[Object state comparisons]

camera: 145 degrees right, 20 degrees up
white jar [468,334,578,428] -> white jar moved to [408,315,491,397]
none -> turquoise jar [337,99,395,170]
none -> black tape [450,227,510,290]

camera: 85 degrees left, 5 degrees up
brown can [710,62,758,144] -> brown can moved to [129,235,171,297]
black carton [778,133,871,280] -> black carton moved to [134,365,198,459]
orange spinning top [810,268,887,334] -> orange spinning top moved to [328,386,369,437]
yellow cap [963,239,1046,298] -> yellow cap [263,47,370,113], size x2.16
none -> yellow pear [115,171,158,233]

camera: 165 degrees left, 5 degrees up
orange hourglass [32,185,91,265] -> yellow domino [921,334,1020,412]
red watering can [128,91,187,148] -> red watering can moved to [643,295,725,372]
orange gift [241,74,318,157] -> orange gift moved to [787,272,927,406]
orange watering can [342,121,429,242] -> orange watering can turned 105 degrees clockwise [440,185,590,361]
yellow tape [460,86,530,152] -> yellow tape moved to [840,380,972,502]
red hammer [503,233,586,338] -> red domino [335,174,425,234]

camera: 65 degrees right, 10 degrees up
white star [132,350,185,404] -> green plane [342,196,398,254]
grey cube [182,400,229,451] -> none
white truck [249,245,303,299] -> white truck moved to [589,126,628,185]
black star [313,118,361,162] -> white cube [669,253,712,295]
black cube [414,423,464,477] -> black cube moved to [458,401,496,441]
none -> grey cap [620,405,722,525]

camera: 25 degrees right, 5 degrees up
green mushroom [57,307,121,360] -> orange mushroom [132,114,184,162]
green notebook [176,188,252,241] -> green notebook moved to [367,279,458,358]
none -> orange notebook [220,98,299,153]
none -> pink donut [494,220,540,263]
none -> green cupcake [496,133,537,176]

> [Work request]
Please make an exact copy of the lines above from the line with "red hammer [503,233,586,338]" through the line with "none -> grey cap [620,405,722,525]", both ends included.

> [Response area]
red hammer [503,233,586,338] -> red domino [335,174,425,234]

camera: 65 degrees right, 10 degrees up
white star [132,350,185,404] -> green plane [342,196,398,254]
grey cube [182,400,229,451] -> none
white truck [249,245,303,299] -> white truck moved to [589,126,628,185]
black star [313,118,361,162] -> white cube [669,253,712,295]
black cube [414,423,464,477] -> black cube moved to [458,401,496,441]
none -> grey cap [620,405,722,525]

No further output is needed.